Required work: No pictures, nothing altered: return the data below.

Input data:
....

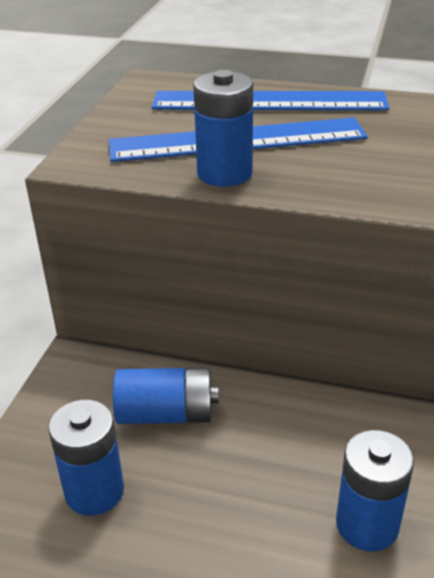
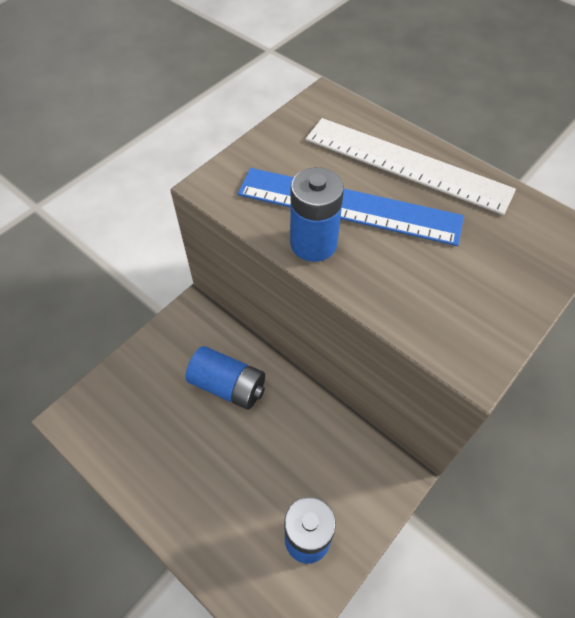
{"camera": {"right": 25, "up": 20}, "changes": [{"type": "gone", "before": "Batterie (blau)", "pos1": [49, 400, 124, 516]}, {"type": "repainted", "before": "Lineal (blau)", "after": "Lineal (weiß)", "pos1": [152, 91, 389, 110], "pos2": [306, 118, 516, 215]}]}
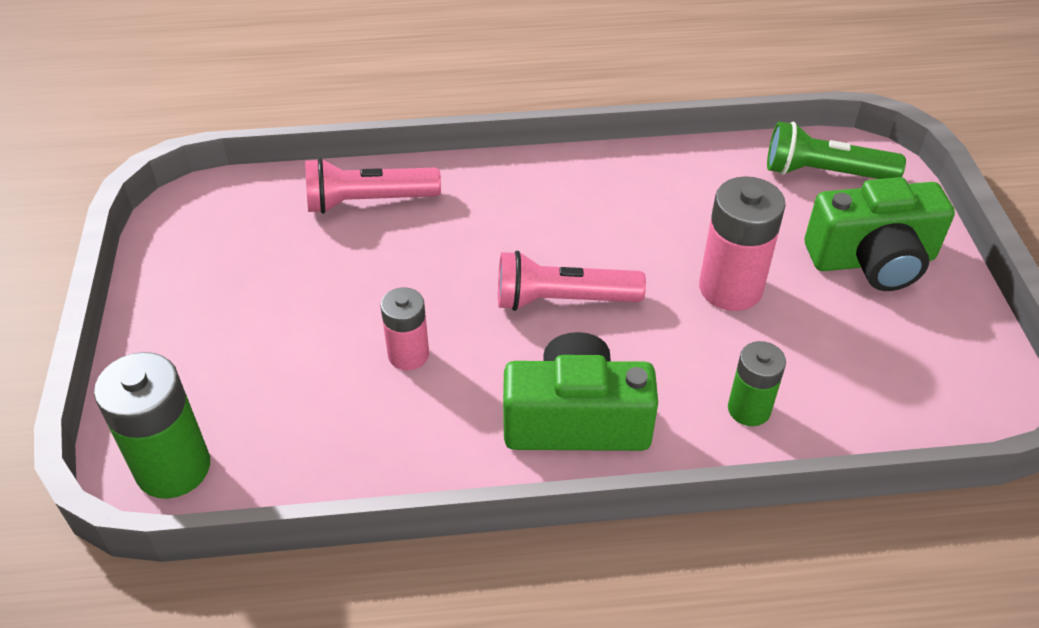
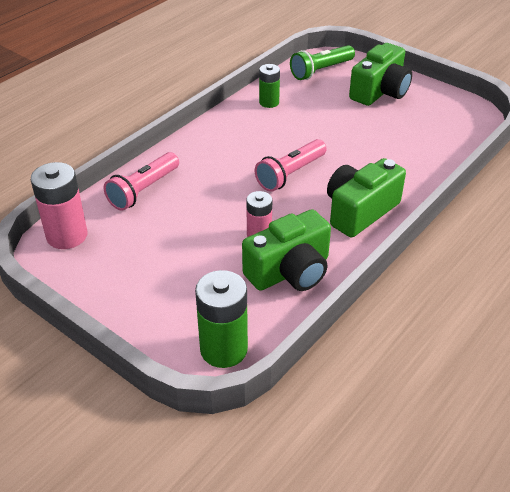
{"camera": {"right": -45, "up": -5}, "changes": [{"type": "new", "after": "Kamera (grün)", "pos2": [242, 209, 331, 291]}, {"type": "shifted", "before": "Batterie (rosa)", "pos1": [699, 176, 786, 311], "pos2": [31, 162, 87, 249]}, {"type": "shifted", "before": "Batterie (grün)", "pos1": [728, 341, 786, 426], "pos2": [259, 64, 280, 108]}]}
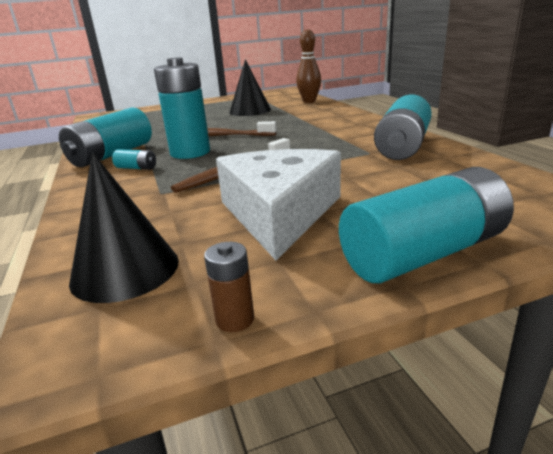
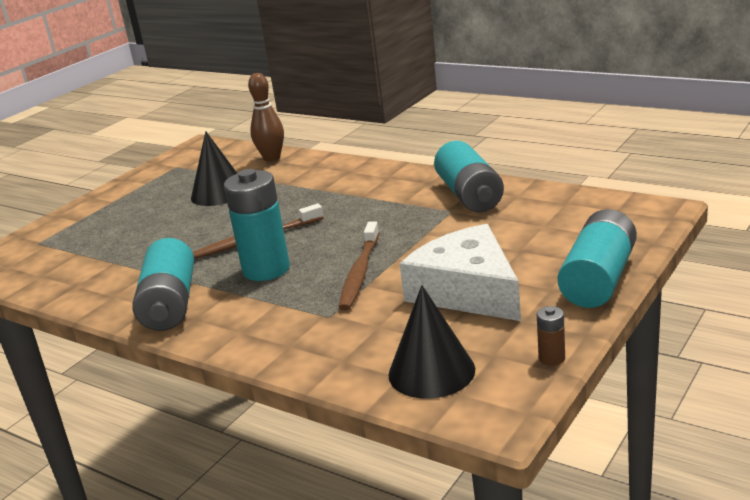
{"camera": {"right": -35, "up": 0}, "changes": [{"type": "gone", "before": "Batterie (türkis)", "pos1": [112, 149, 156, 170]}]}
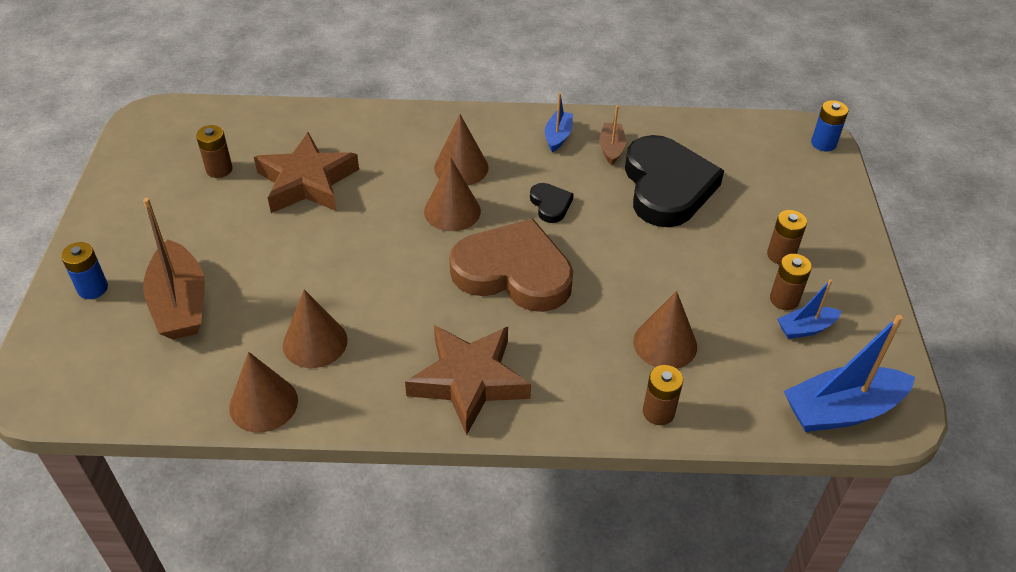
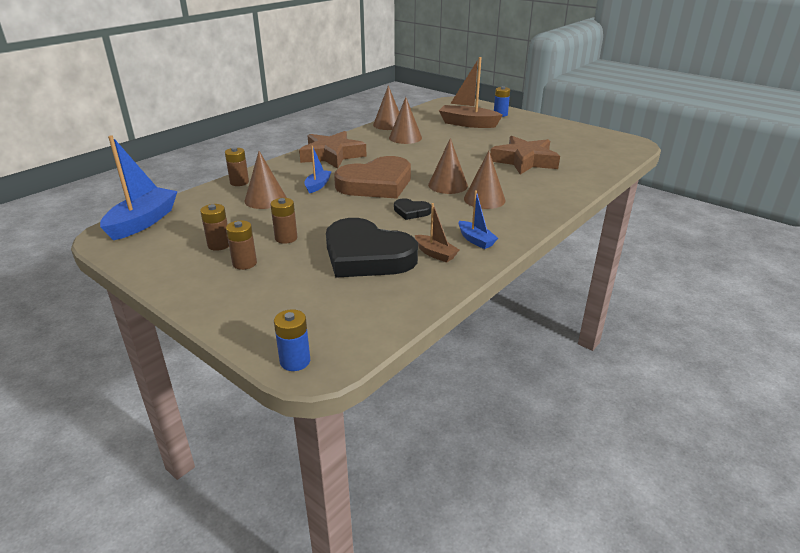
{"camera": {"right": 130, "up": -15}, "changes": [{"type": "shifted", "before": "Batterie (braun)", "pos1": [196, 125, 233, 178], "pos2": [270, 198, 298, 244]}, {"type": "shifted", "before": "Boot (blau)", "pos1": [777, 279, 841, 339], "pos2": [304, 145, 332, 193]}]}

....

Result of this task:
{"camera": {"right": 25, "up": 20}, "changes": [{"type": "gone", "before": "Batterie (blau)", "pos1": [49, 400, 124, 516]}, {"type": "repainted", "before": "Lineal (blau)", "after": "Lineal (weiß)", "pos1": [152, 91, 389, 110], "pos2": [306, 118, 516, 215]}]}
{"camera": {"right": -45, "up": -5}, "changes": [{"type": "new", "after": "Kamera (grün)", "pos2": [242, 209, 331, 291]}, {"type": "shifted", "before": "Batterie (rosa)", "pos1": [699, 176, 786, 311], "pos2": [31, 162, 87, 249]}, {"type": "shifted", "before": "Batterie (grün)", "pos1": [728, 341, 786, 426], "pos2": [259, 64, 280, 108]}]}
{"camera": {"right": -35, "up": 0}, "changes": [{"type": "gone", "before": "Batterie (türkis)", "pos1": [112, 149, 156, 170]}]}
{"camera": {"right": 130, "up": -15}, "changes": [{"type": "shifted", "before": "Batterie (braun)", "pos1": [196, 125, 233, 178], "pos2": [270, 198, 298, 244]}, {"type": "shifted", "before": "Boot (blau)", "pos1": [777, 279, 841, 339], "pos2": [304, 145, 332, 193]}]}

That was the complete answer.